→ Task statement
The full listing, exactly as written and with no images, is the expected output.

→ Record excerpts

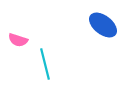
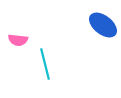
pink semicircle: rotated 12 degrees counterclockwise
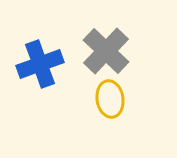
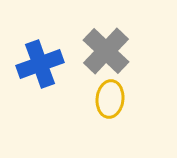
yellow ellipse: rotated 15 degrees clockwise
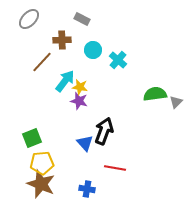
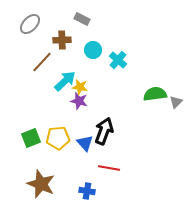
gray ellipse: moved 1 px right, 5 px down
cyan arrow: rotated 10 degrees clockwise
green square: moved 1 px left
yellow pentagon: moved 16 px right, 25 px up
red line: moved 6 px left
blue cross: moved 2 px down
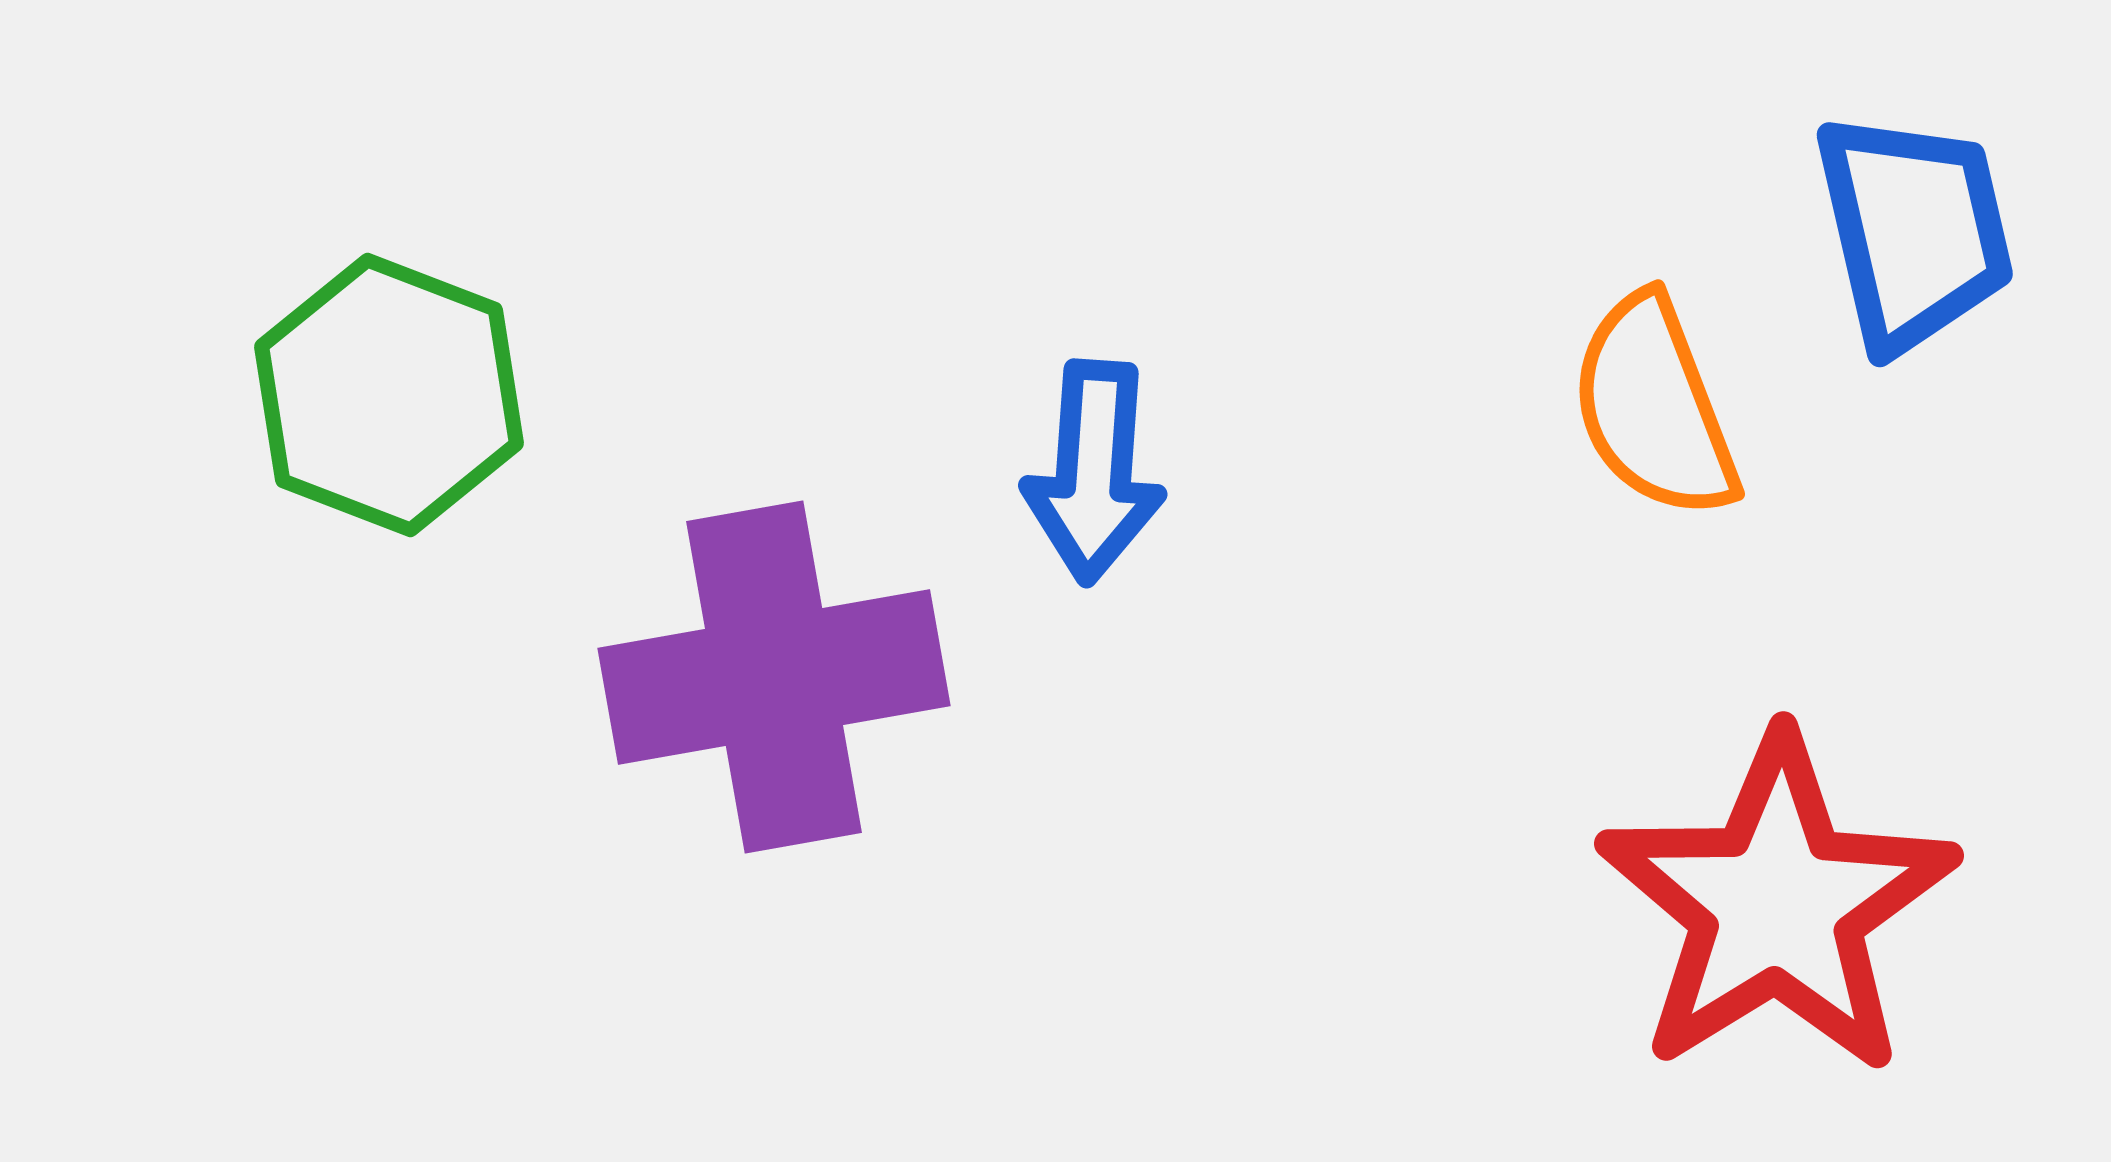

→ Result of the exercise
pink semicircle: rotated 12 degrees counterclockwise
yellow ellipse: rotated 15 degrees clockwise
gray ellipse: moved 1 px right, 5 px down
cyan arrow: rotated 10 degrees clockwise
green square: moved 1 px left
yellow pentagon: moved 16 px right, 25 px up
red line: moved 6 px left
blue cross: moved 2 px down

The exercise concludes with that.